__Problem to solve__. Print exactly the lines that run from the opening line of the material through the line with "op=shifted; was=piłka/niebieski; in_first=590,157,636,203;", and nothing else, leaving out pictures.

*** Extracted data ***

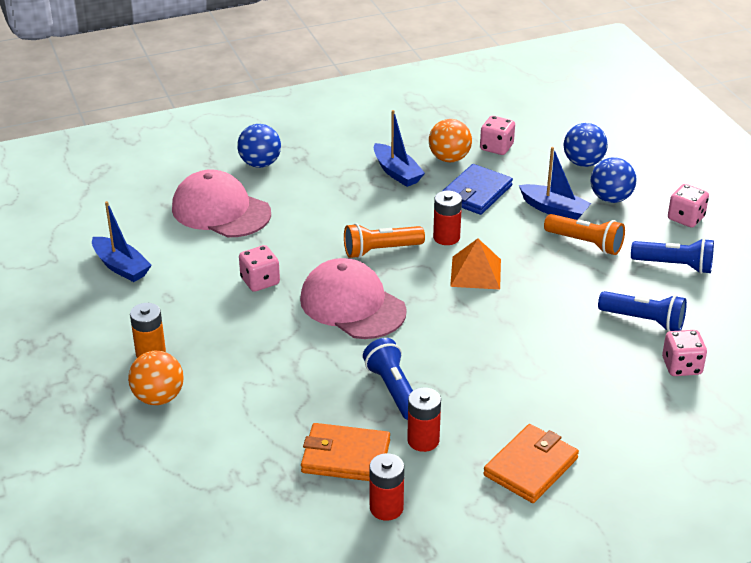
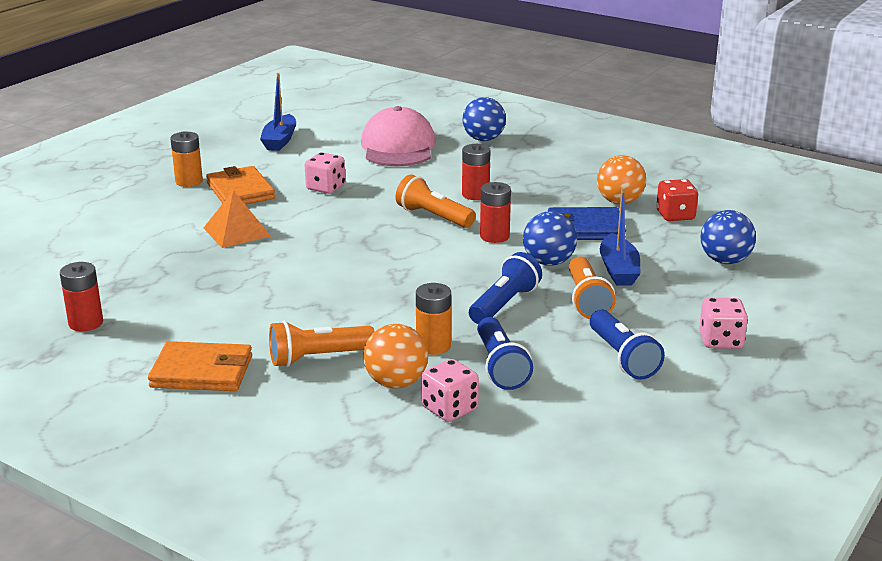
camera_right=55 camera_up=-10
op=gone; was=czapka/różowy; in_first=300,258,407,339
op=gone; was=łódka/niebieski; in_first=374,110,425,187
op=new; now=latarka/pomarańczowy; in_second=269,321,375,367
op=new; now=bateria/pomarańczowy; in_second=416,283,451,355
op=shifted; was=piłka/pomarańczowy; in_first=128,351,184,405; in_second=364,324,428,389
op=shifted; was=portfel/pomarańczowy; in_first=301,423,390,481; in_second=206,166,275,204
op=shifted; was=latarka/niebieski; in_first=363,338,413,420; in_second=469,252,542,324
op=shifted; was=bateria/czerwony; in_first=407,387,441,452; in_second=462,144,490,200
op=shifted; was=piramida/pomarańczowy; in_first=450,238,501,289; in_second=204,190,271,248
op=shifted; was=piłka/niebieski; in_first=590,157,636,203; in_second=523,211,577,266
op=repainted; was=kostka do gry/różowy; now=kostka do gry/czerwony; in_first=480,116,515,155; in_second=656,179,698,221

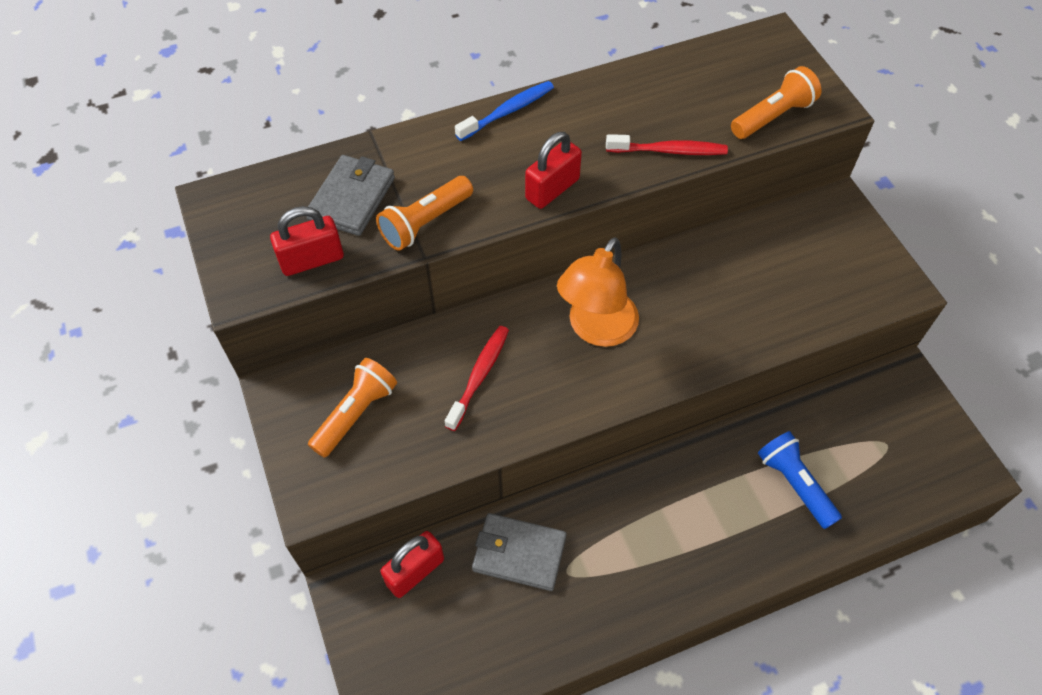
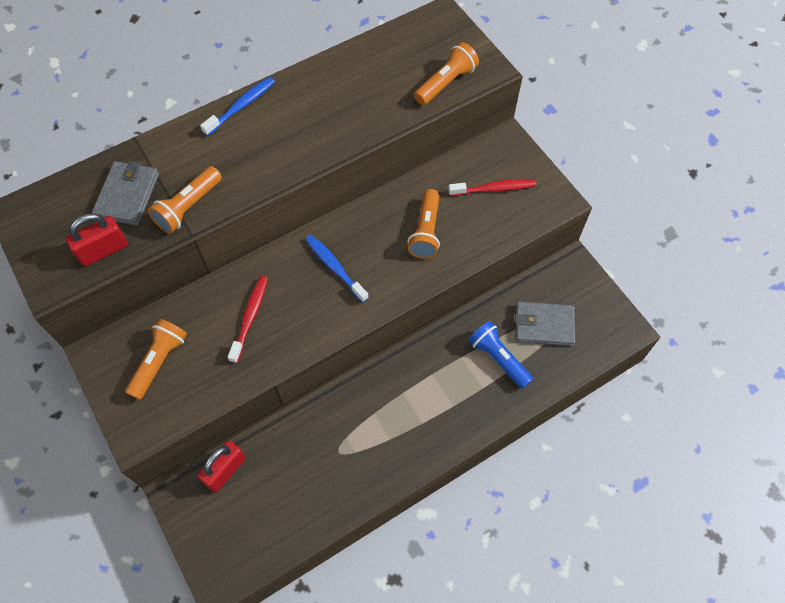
camera_right=-10 camera_up=5
op=gone; was=kłódka/czerwony; in_first=525,132,582,209
op=new; now=latarka/pomarańczowy; in_second=408,189,440,259
op=shifted; was=portfel/szary; in_first=472,513,567,591; in_second=515,302,575,346
op=shifted; was=szczoteczka do zębów/czerwony; in_first=606,134,728,155; in_second=448,179,537,196
op=swapped; was=lampka/pomarańczowy; now=szczoteczka do zębów/niebieski; in_first=557,237,639,347; in_second=305,235,369,303

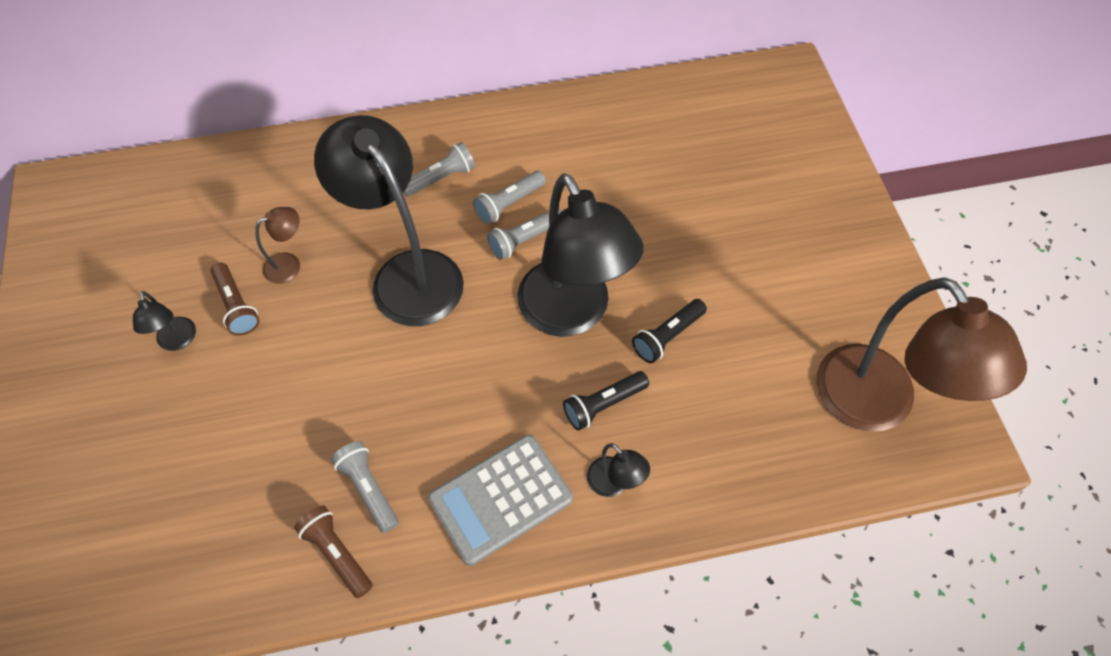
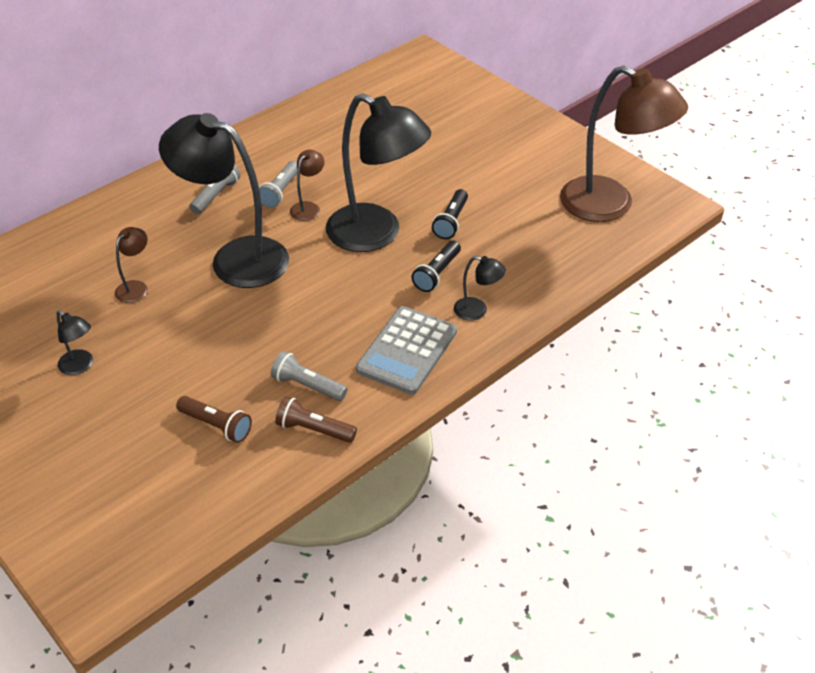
camera_right=-30 camera_up=-15
op=shifted; was=latarka/brązowy; in_first=210,262,259,336; in_second=176,396,252,443
op=swapped; was=latarka/szary; now=lampka/brązowy; in_first=487,209,562,260; in_second=290,150,325,221

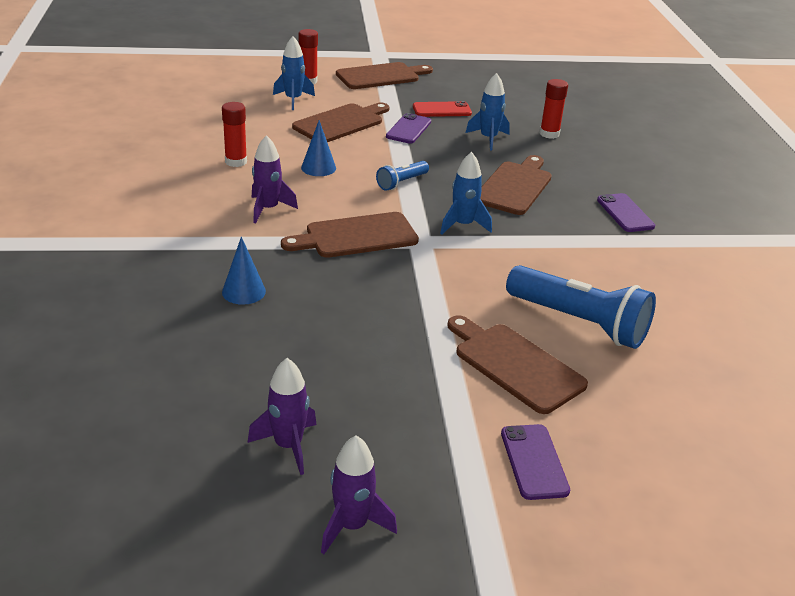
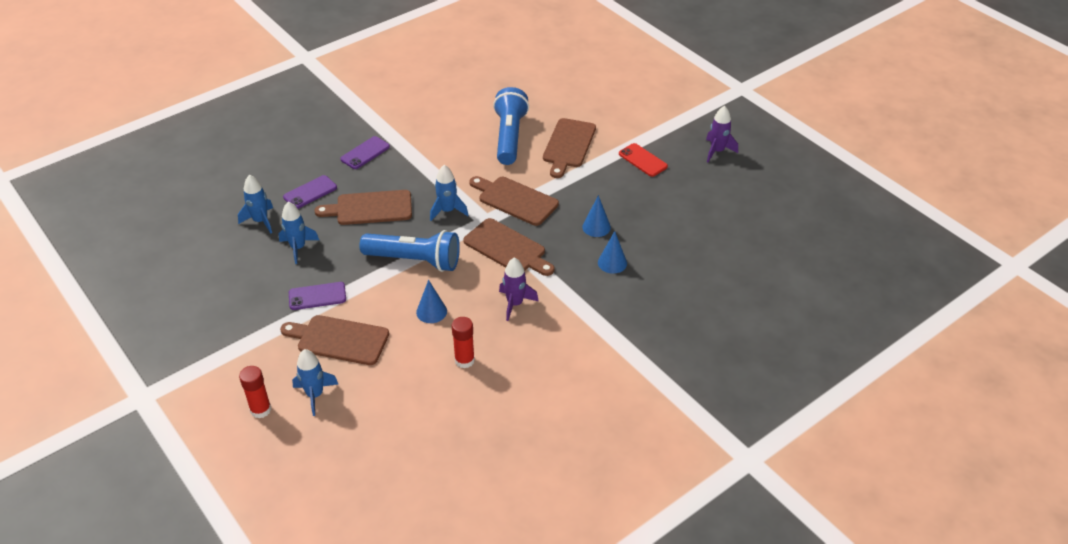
camera_right=-120 camera_up=10
op=gone; was=rakieta/fioletowy; in_first=247,358,317,475
op=new; now=stożek/niebieski; in_second=582,195,611,237
op=shifted; was=deska do krojenia/brązowy; in_first=336,62,433,89; in_second=470,176,559,226
op=shifted; was=telefon/czerwony; in_first=413,101,472,117; in_second=619,143,668,177
op=shifted; was=telefon/fioletowy; in_first=501,424,570,500; in_second=283,175,337,209
op=swapped; was=klej w sztyfcie/czerwony; now=rakieta/niebieski; in_first=540,79,568,139; in_second=238,175,273,233
op=scaled; was=latarka/niebieski; in_first=376,161,429,191; in_second=360,230,460,272; ratio=1.98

***

__Exercise answer__.
camera_right=55 camera_up=-10
op=gone; was=czapka/różowy; in_first=300,258,407,339
op=gone; was=łódka/niebieski; in_first=374,110,425,187
op=new; now=latarka/pomarańczowy; in_second=269,321,375,367
op=new; now=bateria/pomarańczowy; in_second=416,283,451,355
op=shifted; was=piłka/pomarańczowy; in_first=128,351,184,405; in_second=364,324,428,389
op=shifted; was=portfel/pomarańczowy; in_first=301,423,390,481; in_second=206,166,275,204
op=shifted; was=latarka/niebieski; in_first=363,338,413,420; in_second=469,252,542,324
op=shifted; was=bateria/czerwony; in_first=407,387,441,452; in_second=462,144,490,200
op=shifted; was=piramida/pomarańczowy; in_first=450,238,501,289; in_second=204,190,271,248
op=shifted; was=piłka/niebieski; in_first=590,157,636,203; in_second=523,211,577,266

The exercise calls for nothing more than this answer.